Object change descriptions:
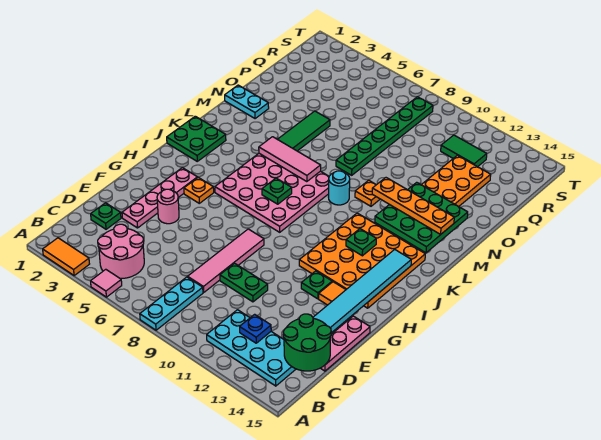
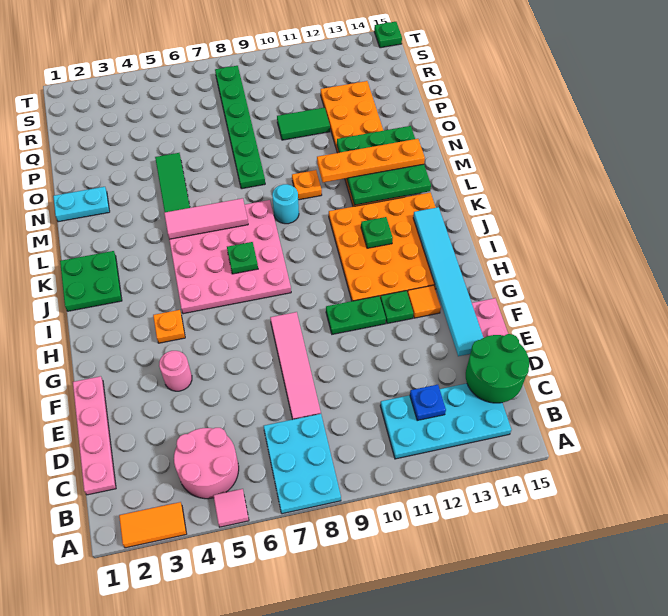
cyan 1x3 plate [140,277,203,330] -> cyan 2x3 plate [264,414,341,514]
green 1x1 plate [91,203,121,229] -> green 1x1 plate moved to [374,22,402,48]
pink 1x4 plate [122,168,197,228] -> pink 1x4 plate moved to [73,376,116,495]
green 1x2 plate [220,263,268,302] -> green 1x2 plate moved to [326,296,386,334]
green 1x2 tile [441,135,487,167] -> green 1x2 tile moved to [277,108,330,140]

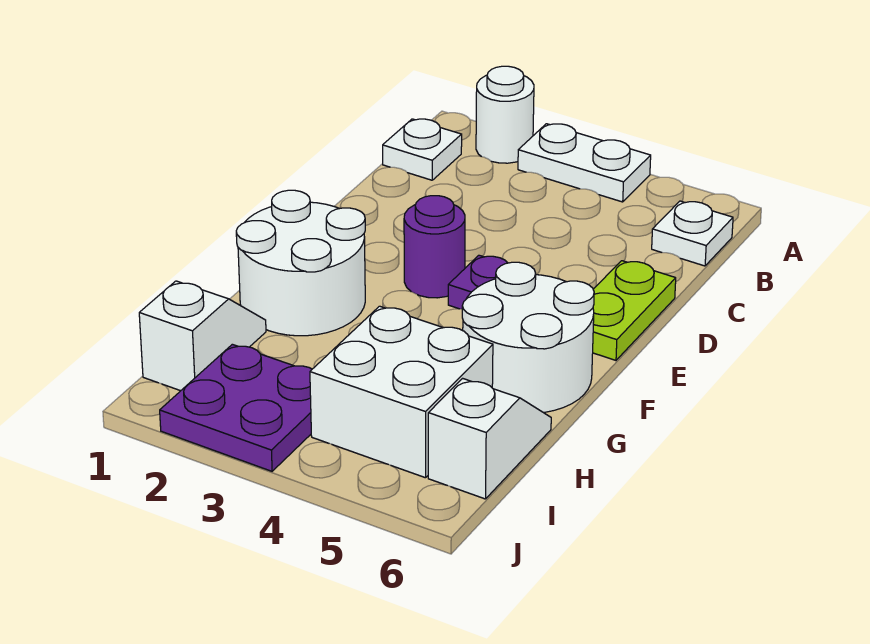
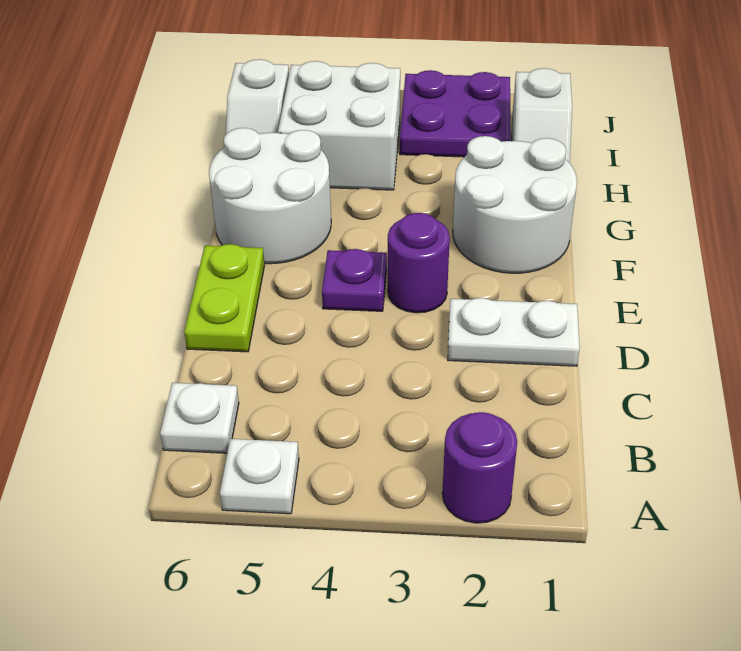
white 1x1 round brick [476,66,534,163] -> purple 1x1 round brick [442,412,517,523]
white 1x2 plate [518,124,651,202] -> white 1x2 plate moved to [448,298,580,366]
white 1x1 plate [383,119,462,180] -> white 1x1 plate moved to [220,439,299,514]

[Goal of the exercise]: Copy out every line in the entries above that holds "green".

[Finished exercise]:
green 1x1 plate [91,203,121,229] -> green 1x1 plate moved to [374,22,402,48]
green 1x2 plate [220,263,268,302] -> green 1x2 plate moved to [326,296,386,334]
green 1x2 tile [441,135,487,167] -> green 1x2 tile moved to [277,108,330,140]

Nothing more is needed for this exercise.